Lines in the listing below containing the string "move" are to be identified and copied.
>>>
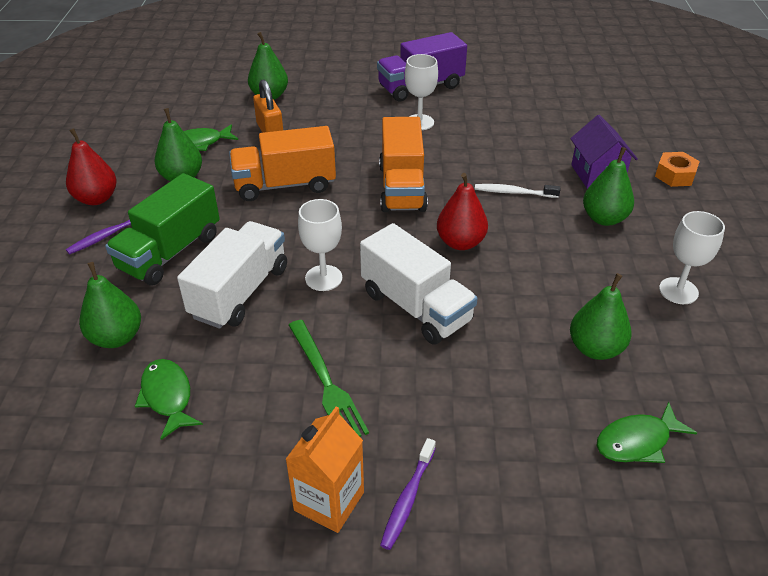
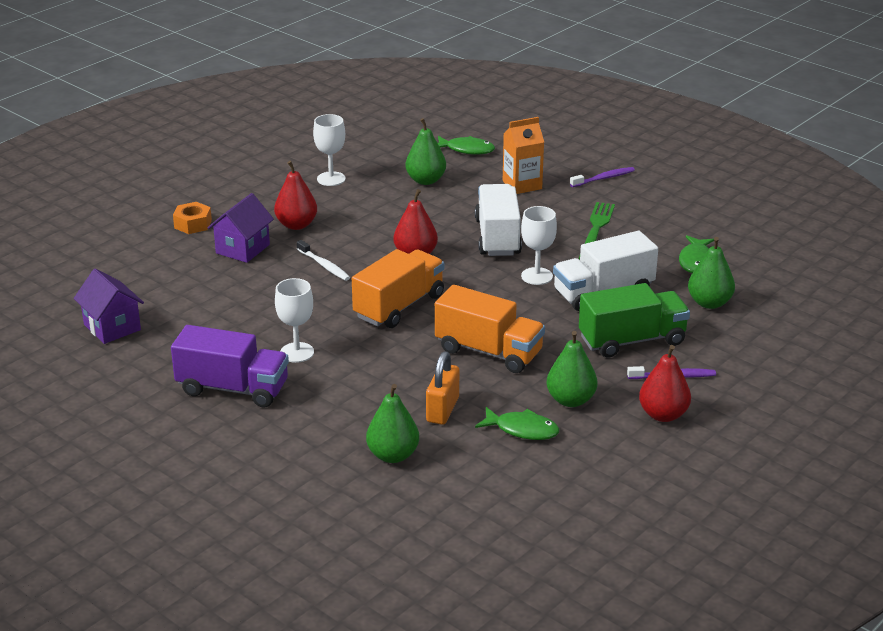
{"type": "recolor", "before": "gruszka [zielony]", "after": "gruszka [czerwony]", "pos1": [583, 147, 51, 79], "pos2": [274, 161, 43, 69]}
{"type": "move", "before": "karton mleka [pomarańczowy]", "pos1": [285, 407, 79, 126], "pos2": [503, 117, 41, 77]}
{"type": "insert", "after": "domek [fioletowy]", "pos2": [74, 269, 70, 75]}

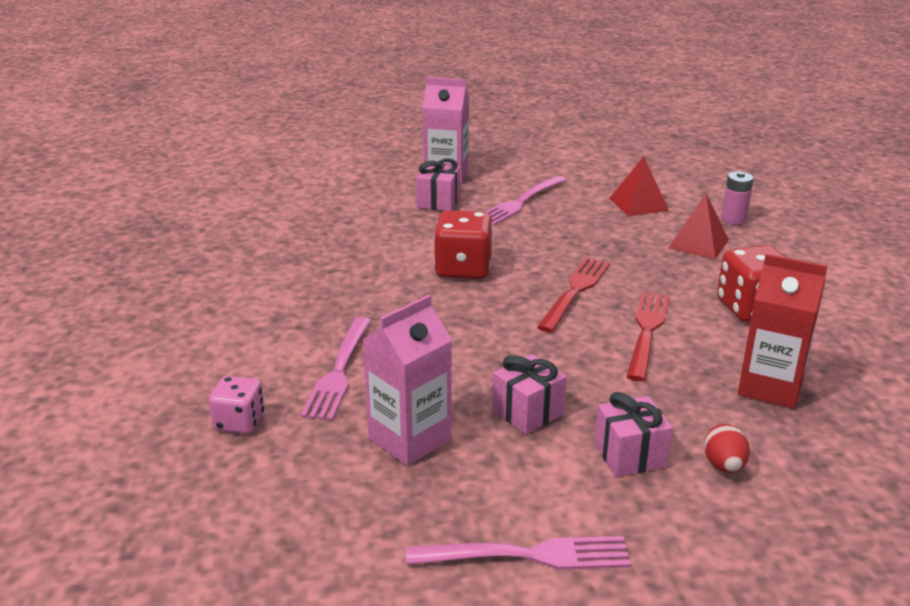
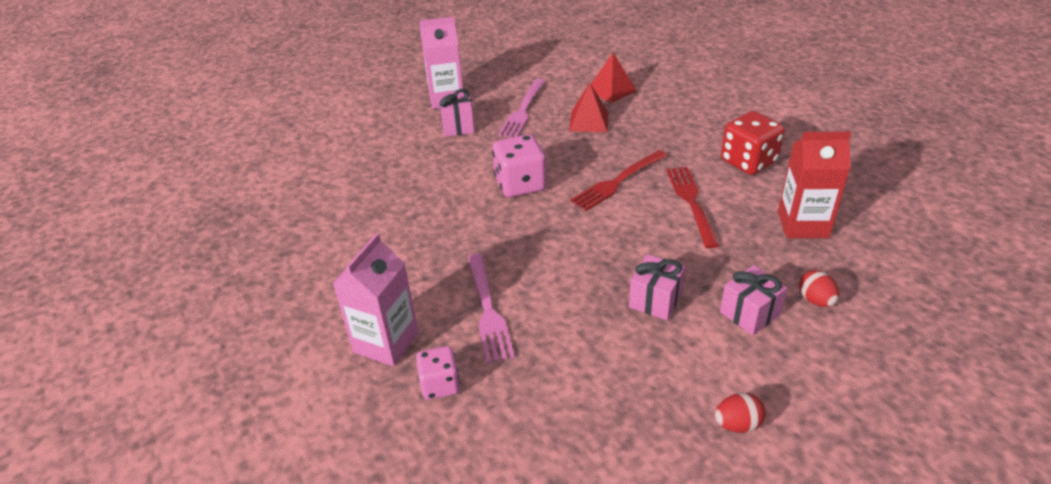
{"type": "delete", "before": "bateria [różowy]", "pos1": [721, 171, 32, 53]}
{"type": "move", "before": "piramida [czerwony]", "pos1": [668, 193, 61, 66], "pos2": [569, 82, 39, 50]}
{"type": "recolor", "before": "kostka do gry [czerwony]", "after": "kostka do gry [różowy]", "pos1": [434, 210, 59, 69], "pos2": [492, 134, 55, 63]}
{"type": "rotate", "before": "widelec [czerwony]", "pos1": [537, 258, 73, 74], "pos2": [570, 150, 97, 61], "turn": -135}
{"type": "move", "before": "karton mleka [różowy]", "pos1": [362, 295, 90, 171], "pos2": [333, 233, 86, 133]}
{"type": "replace", "before": "widelec [różowy]", "after": "jajko [czerwony]", "pos1": [406, 536, 225, 34], "pos2": [715, 393, 51, 40]}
<<<
[Solution to the problem]:
{"type": "move", "before": "karton mleka [pomarańczowy]", "pos1": [285, 407, 79, 126], "pos2": [503, 117, 41, 77]}
{"type": "move", "before": "piramida [czerwony]", "pos1": [668, 193, 61, 66], "pos2": [569, 82, 39, 50]}
{"type": "move", "before": "karton mleka [różowy]", "pos1": [362, 295, 90, 171], "pos2": [333, 233, 86, 133]}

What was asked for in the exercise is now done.